TASK DESCRIPTION —
Please return the data word for word and leave out any picture it contains.

DATA RECORDS —
■ ■ ■ ■ ■ ■ ■

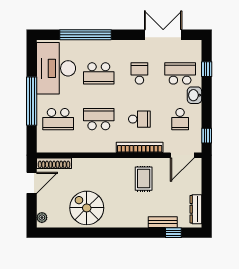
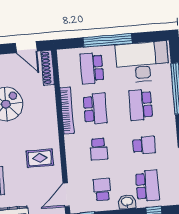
school desk: (180, 119) -> (102, 189), turned 90
bookcase: (140, 147) -> (67, 111), moved
door: (182, 155) -> (66, 195), hinge flipped

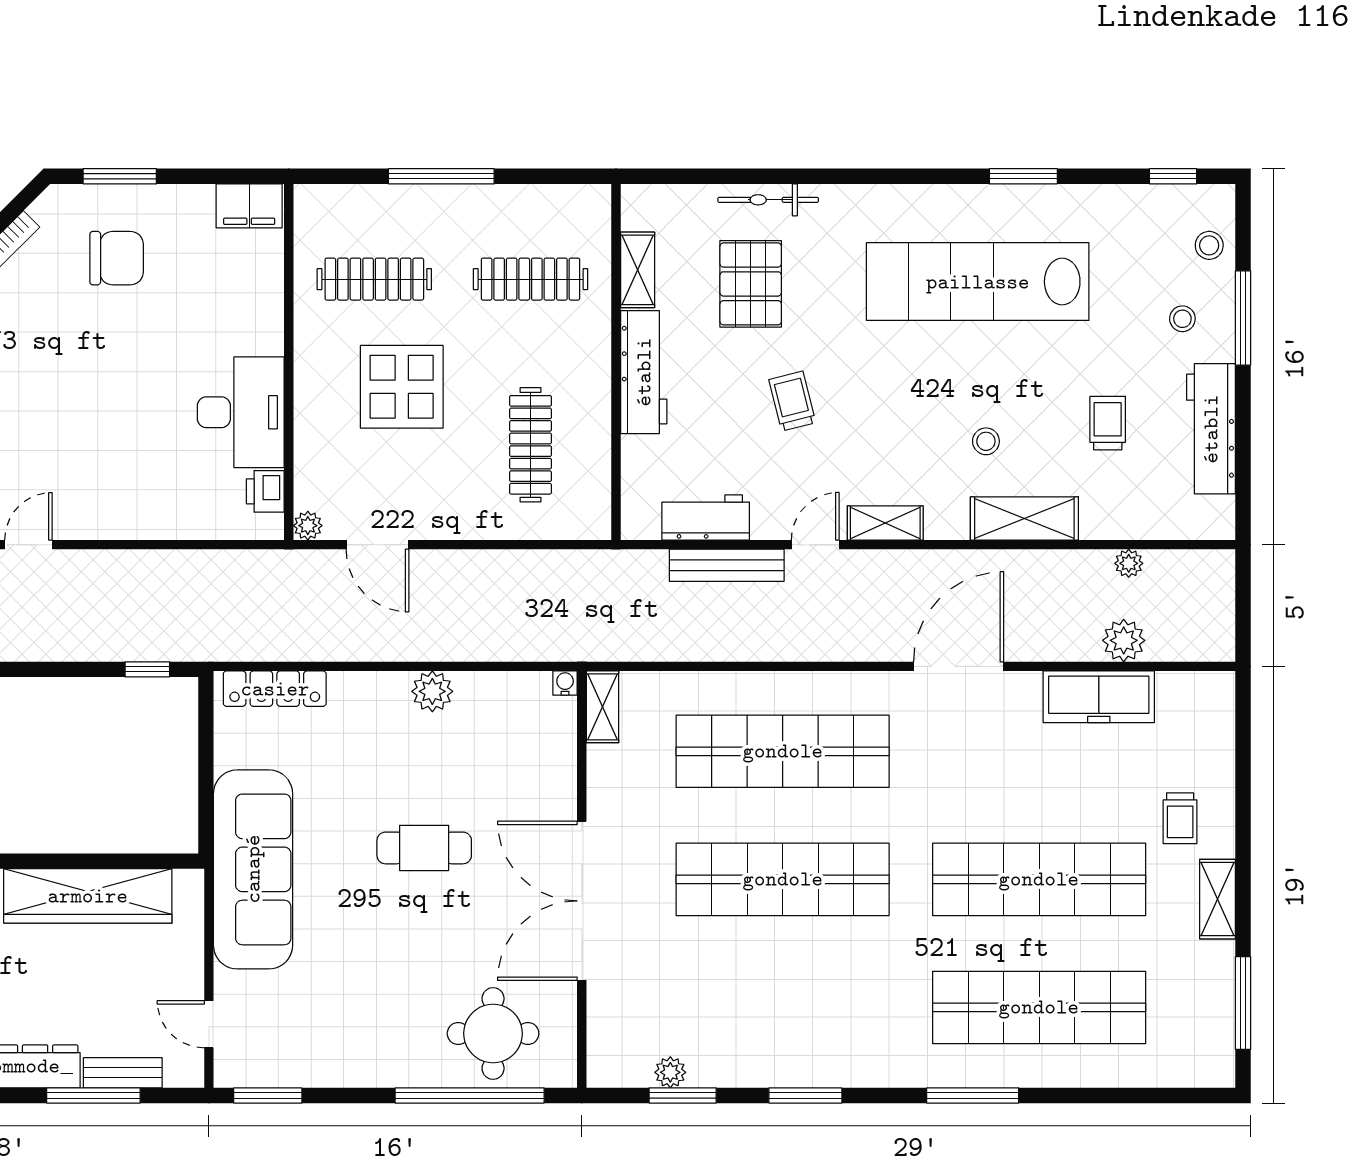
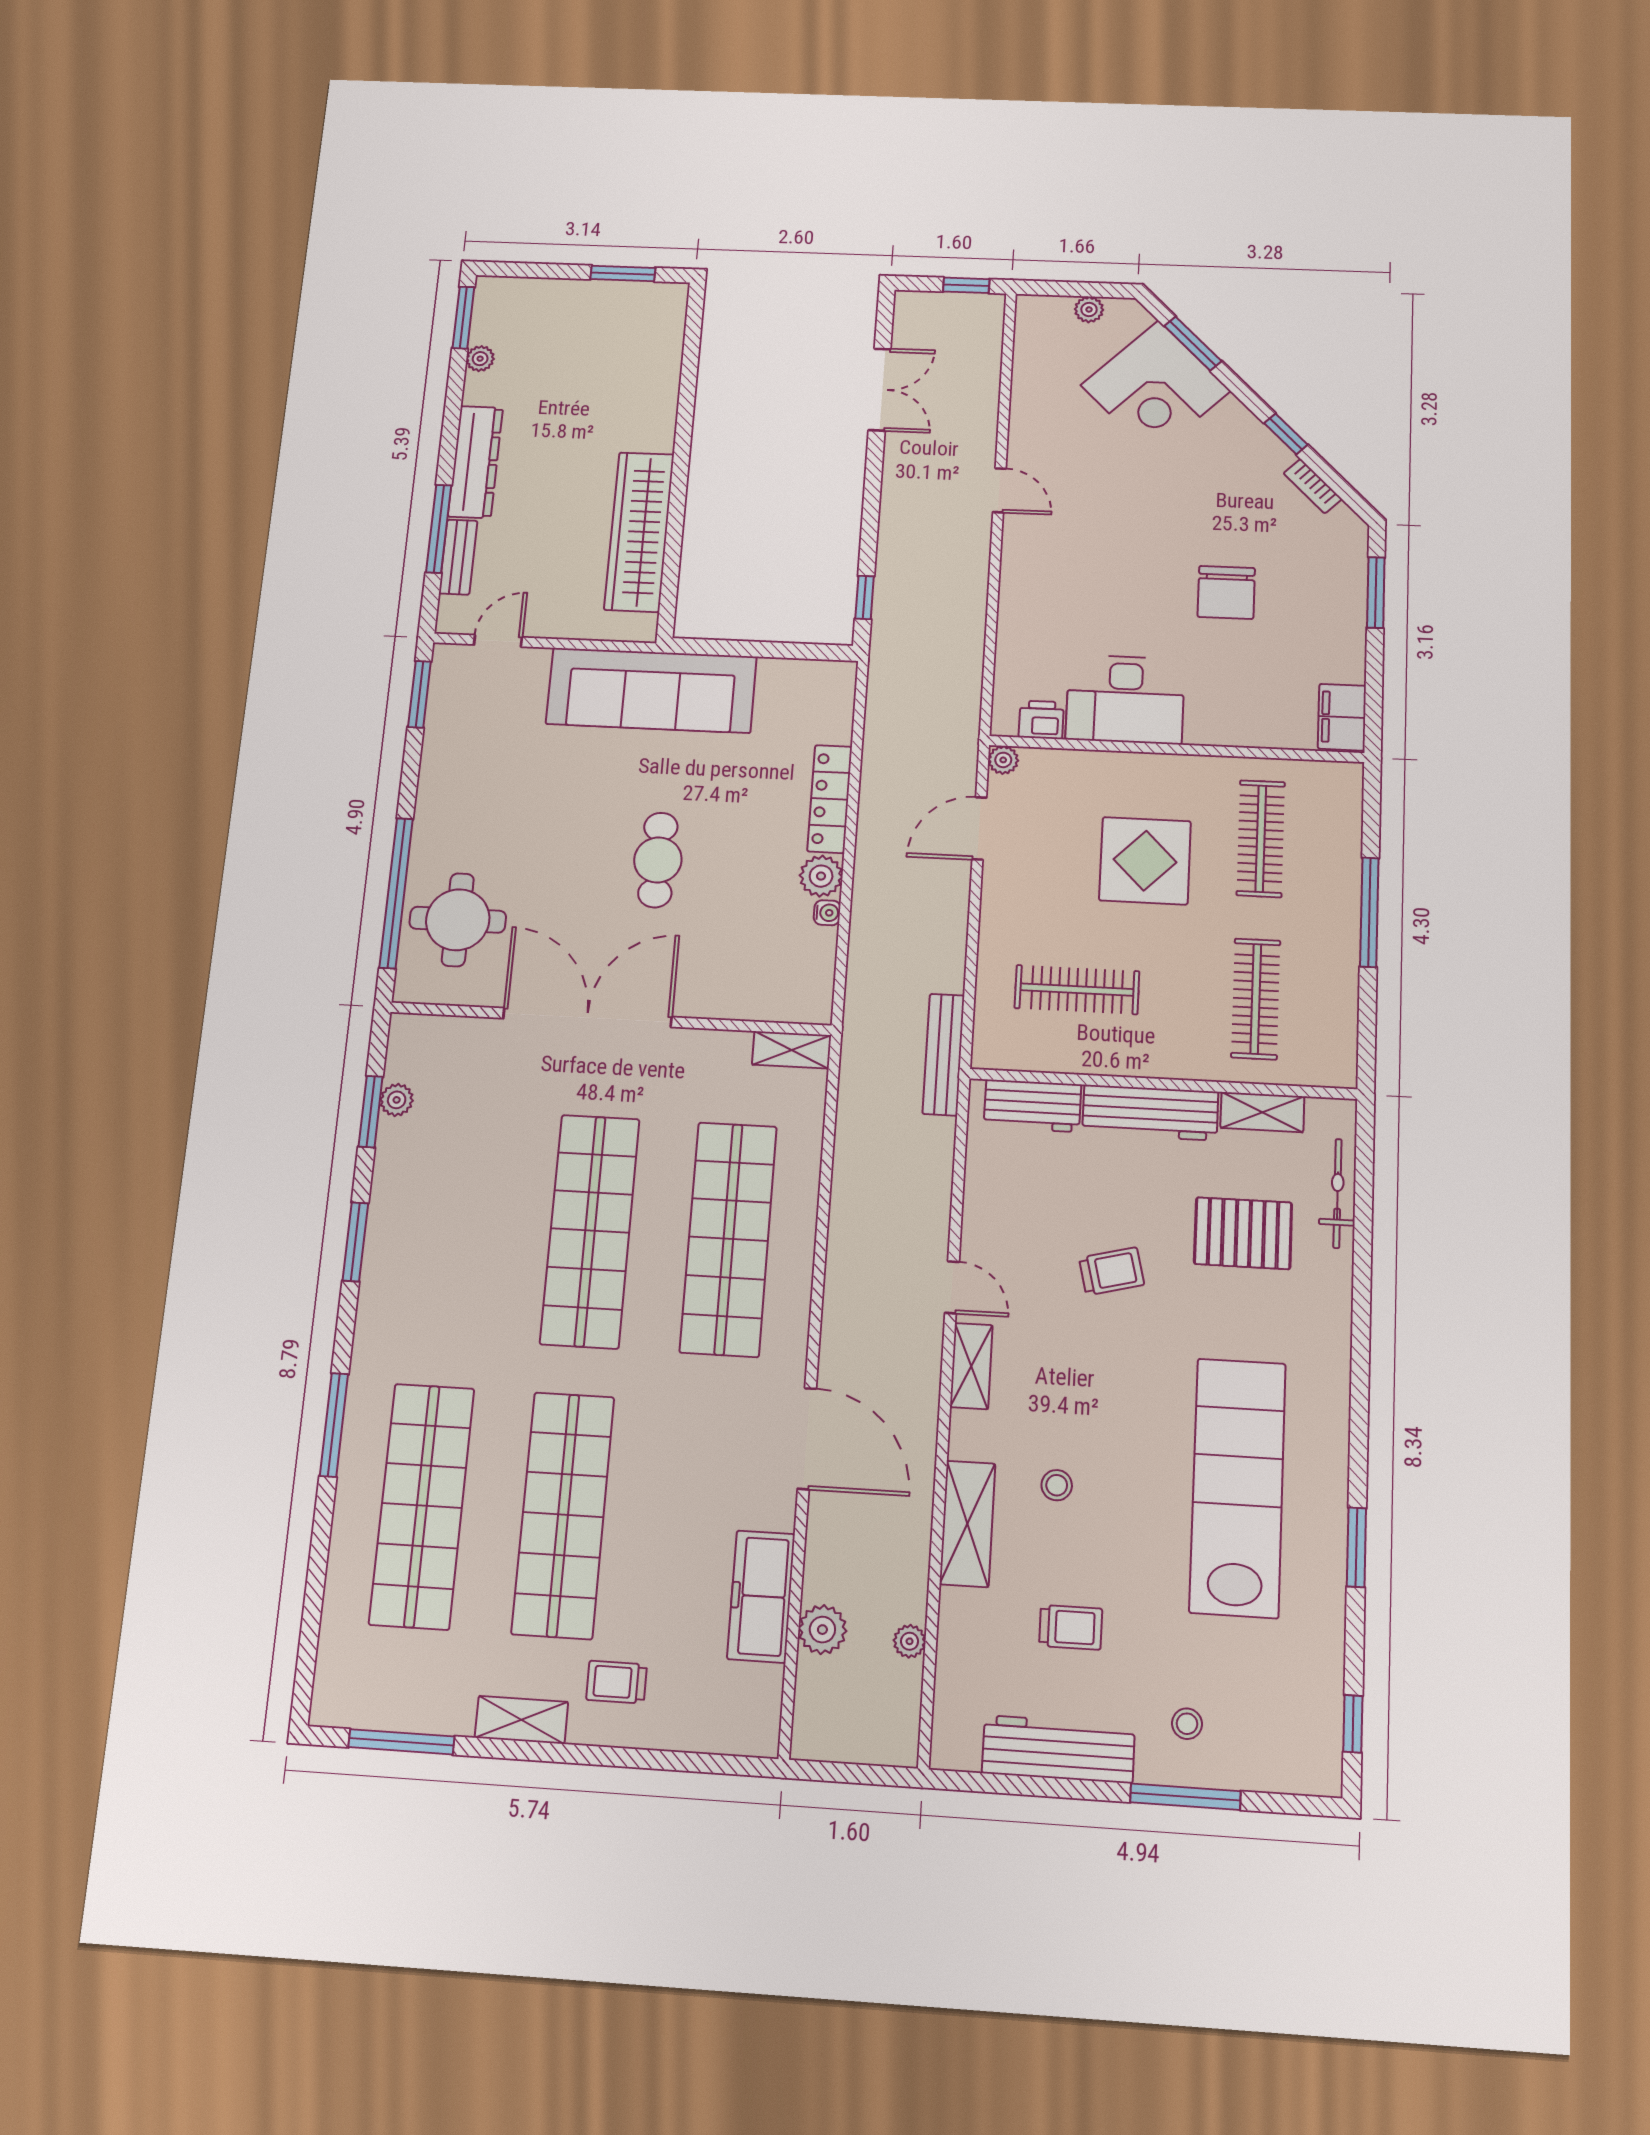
bicycle: (768, 200) -> (1337, 1193), moved
stool: (1209, 245) -> (1271, 1762), removed
chair: (117, 258) -> (1226, 592), moved
workbench: (706, 517) -> (1032, 1106), moved, turned 90
bench: (727, 565) -> (944, 1054), moved
water cooler: (565, 683) -> (827, 913), moved
locker: (275, 689) -> (830, 799), moved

■ ■ ■ ■ ■ ■ ■

REPLY TO THE EXERCISE —
school desk: (180, 119) -> (102, 189), turned 90
bookcase: (140, 147) -> (67, 111), moved
door: (182, 155) -> (66, 195), hinge flipped

bicycle: (768, 200) -> (1337, 1193), moved
stool: (1209, 245) -> (1271, 1762), removed
chair: (117, 258) -> (1226, 592), moved
workbench: (706, 517) -> (1032, 1106), moved, turned 90
bench: (727, 565) -> (944, 1054), moved
water cooler: (565, 683) -> (827, 913), moved
locker: (275, 689) -> (830, 799), moved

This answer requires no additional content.